-- Opening Marker --

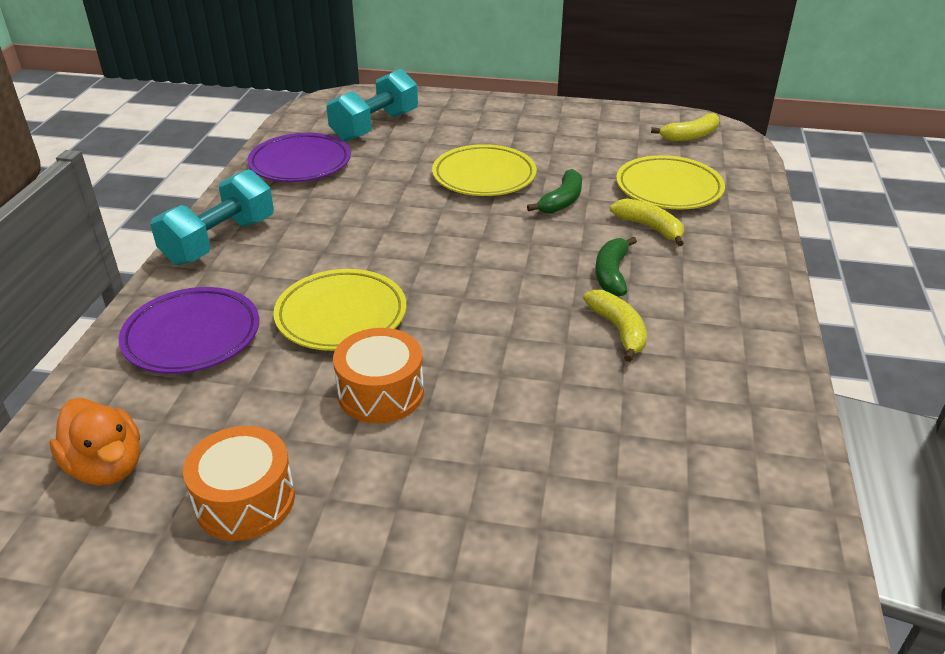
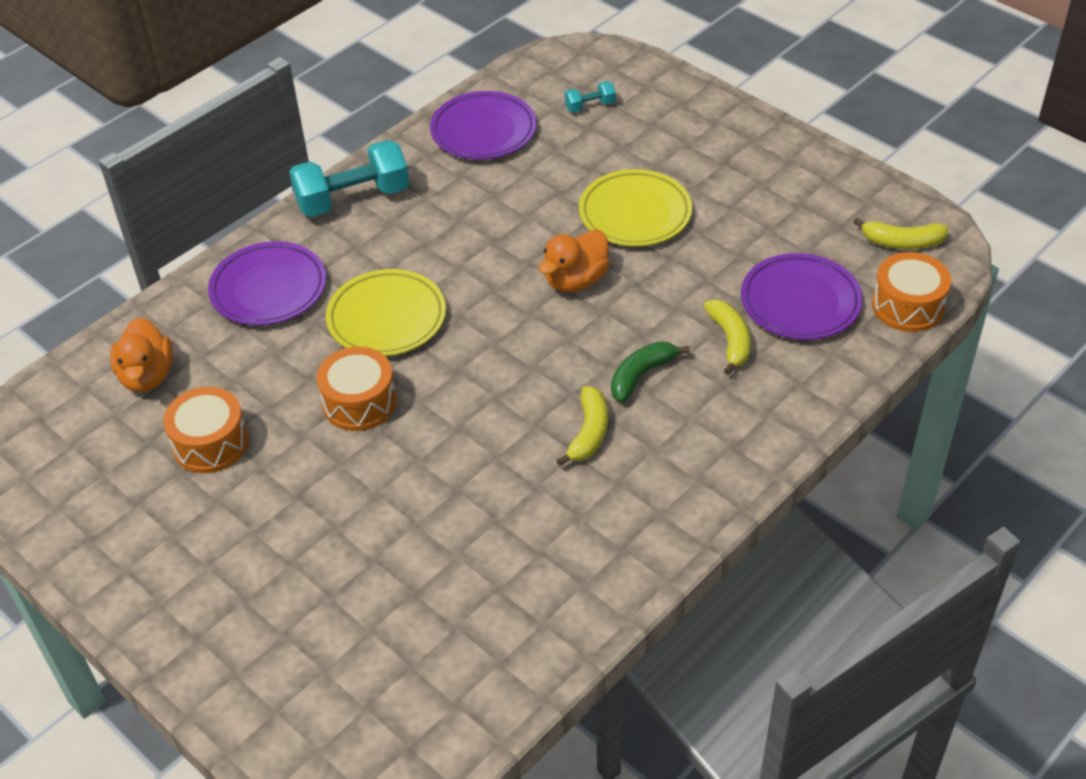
camera: 35 degrees right, 10 degrees up
turquoise dumbbell [326,69,418,141] -> turquoise dumbbell [565,81,616,113], size x0.46
green banana [527,169,582,214] -> none
yellow plate [616,155,725,210] -> purple plate [741,253,863,340]
none -> orange duck [539,230,610,292]
none -> orange drum [872,252,951,332]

-- Closing Marker --

Give every record back exactly as it reads, with no images.

[Solution to this exercise]
camera: 35 degrees right, 10 degrees up
turquoise dumbbell [326,69,418,141] -> turquoise dumbbell [565,81,616,113], size x0.46
green banana [527,169,582,214] -> none
yellow plate [616,155,725,210] -> purple plate [741,253,863,340]
none -> orange duck [539,230,610,292]
none -> orange drum [872,252,951,332]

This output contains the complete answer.